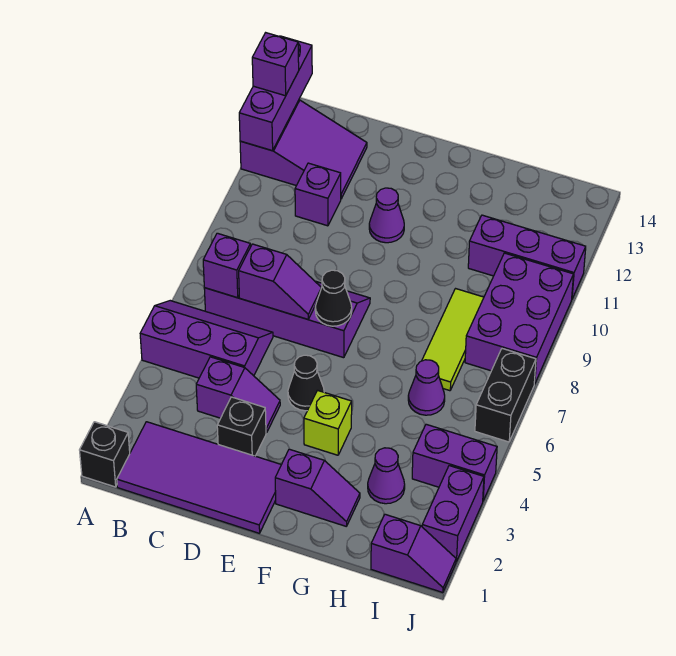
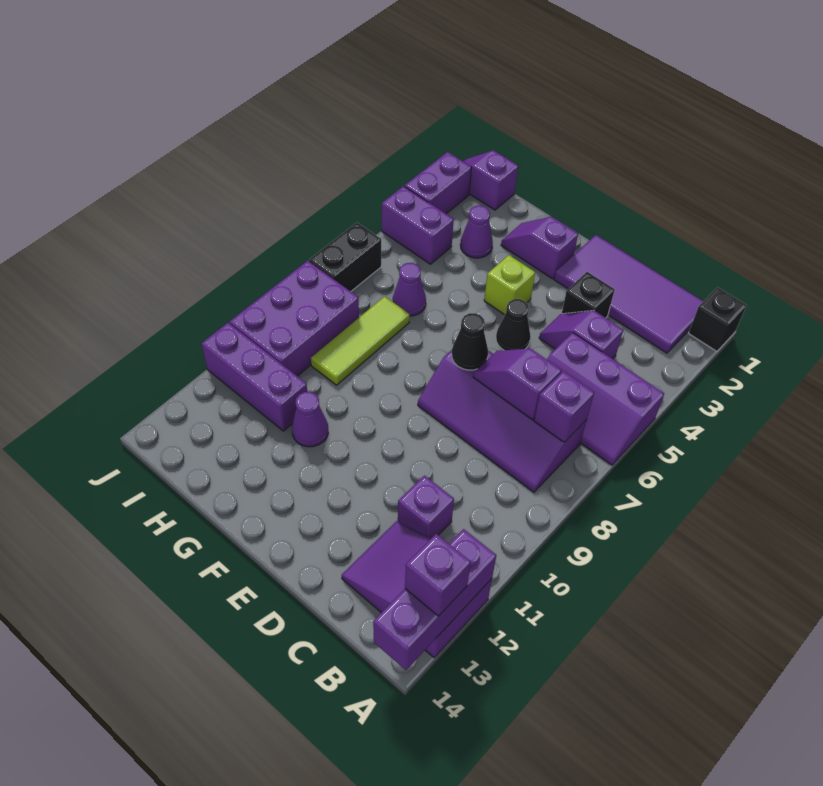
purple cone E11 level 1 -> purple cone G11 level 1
...
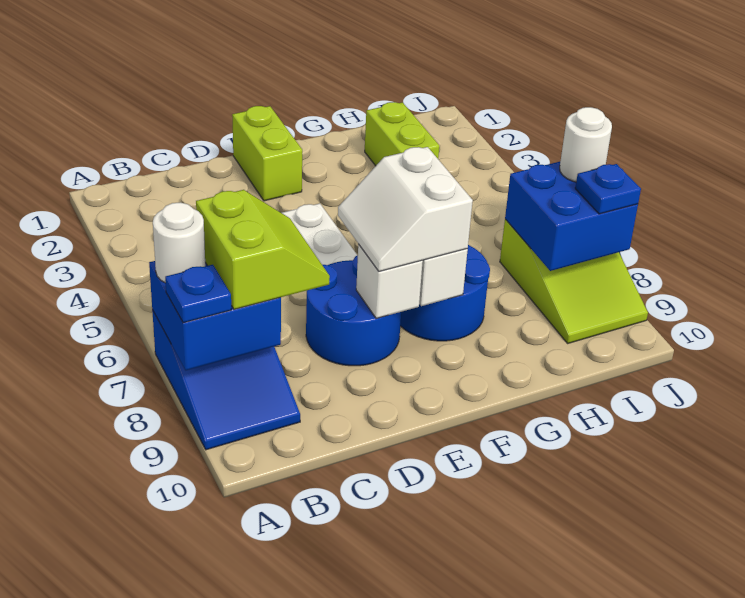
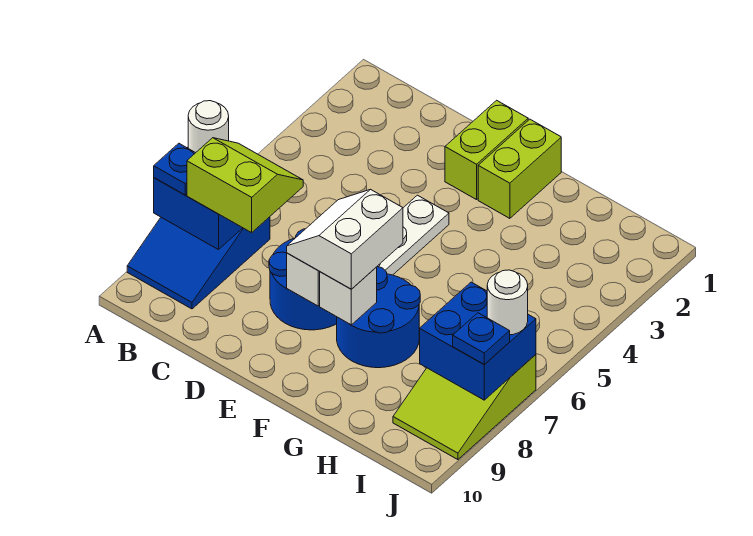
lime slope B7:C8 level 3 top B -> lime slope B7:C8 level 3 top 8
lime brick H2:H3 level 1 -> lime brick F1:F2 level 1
--
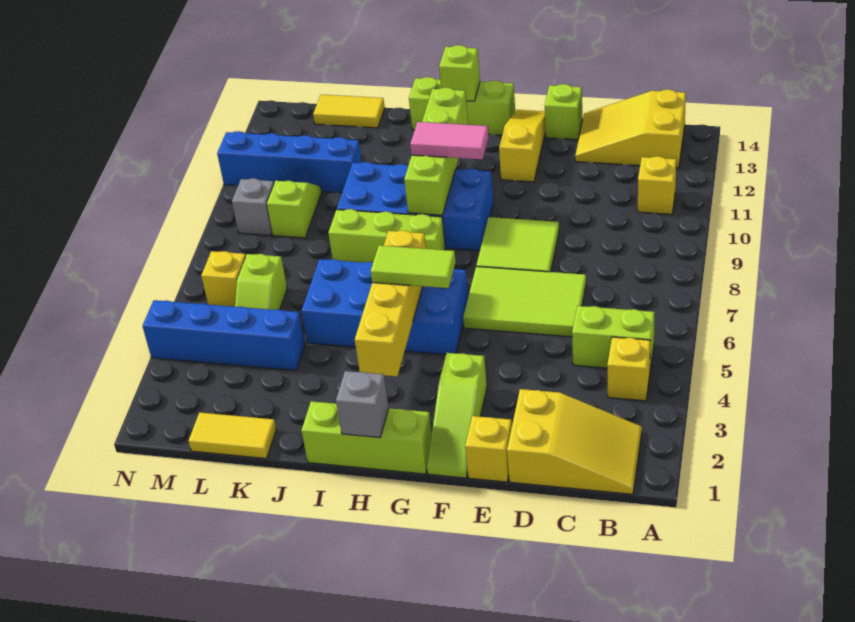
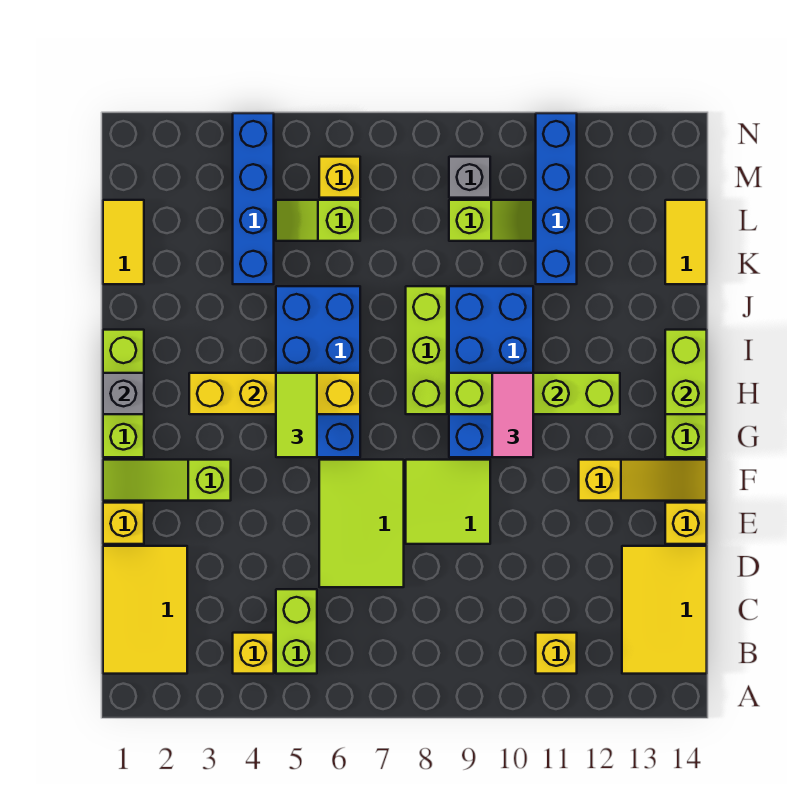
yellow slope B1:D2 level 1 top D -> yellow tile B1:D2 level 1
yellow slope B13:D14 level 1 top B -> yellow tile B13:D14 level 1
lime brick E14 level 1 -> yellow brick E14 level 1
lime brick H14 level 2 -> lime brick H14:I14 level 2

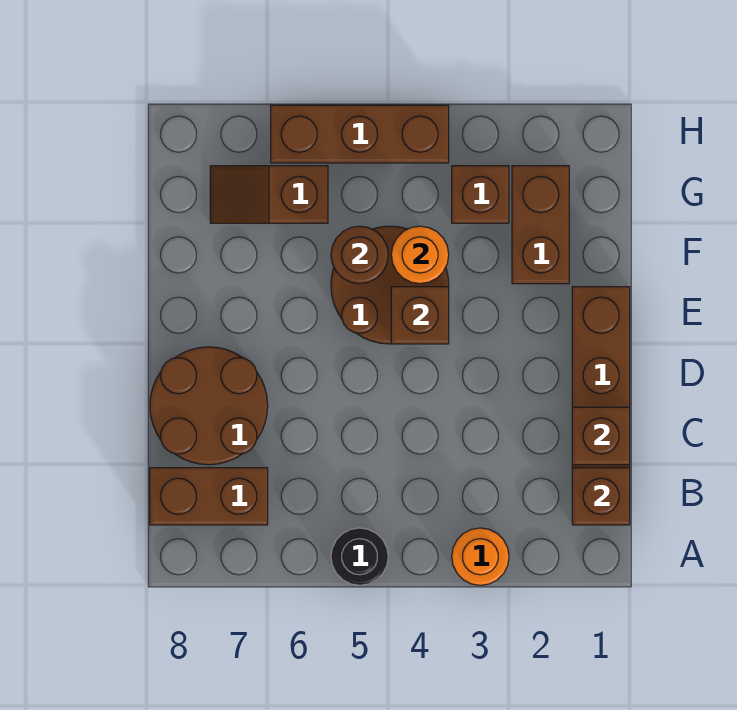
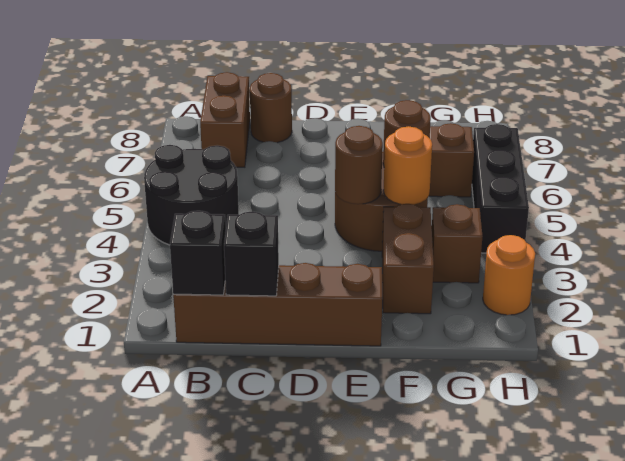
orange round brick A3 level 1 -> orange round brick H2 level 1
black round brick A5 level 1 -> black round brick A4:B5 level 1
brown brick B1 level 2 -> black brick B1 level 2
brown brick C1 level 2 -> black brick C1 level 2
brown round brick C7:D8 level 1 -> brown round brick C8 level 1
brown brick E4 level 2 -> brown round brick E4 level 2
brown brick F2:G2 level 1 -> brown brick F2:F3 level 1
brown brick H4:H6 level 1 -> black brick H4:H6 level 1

PROBLEM TO WORK ON:
From the records above, transcribe exactly the lines starting at the one containing "yellow slope B1:D2" and ending at the one containing "brown brick H4:H6". Skip the pictures.

RESPONSE BELOW:
yellow slope B1:D2 level 1 top D -> yellow tile B1:D2 level 1
yellow slope B13:D14 level 1 top B -> yellow tile B13:D14 level 1
lime brick E14 level 1 -> yellow brick E14 level 1
lime brick H14 level 2 -> lime brick H14:I14 level 2

orange round brick A3 level 1 -> orange round brick H2 level 1
black round brick A5 level 1 -> black round brick A4:B5 level 1
brown brick B1 level 2 -> black brick B1 level 2
brown brick C1 level 2 -> black brick C1 level 2
brown round brick C7:D8 level 1 -> brown round brick C8 level 1
brown brick E4 level 2 -> brown round brick E4 level 2
brown brick F2:G2 level 1 -> brown brick F2:F3 level 1
brown brick H4:H6 level 1 -> black brick H4:H6 level 1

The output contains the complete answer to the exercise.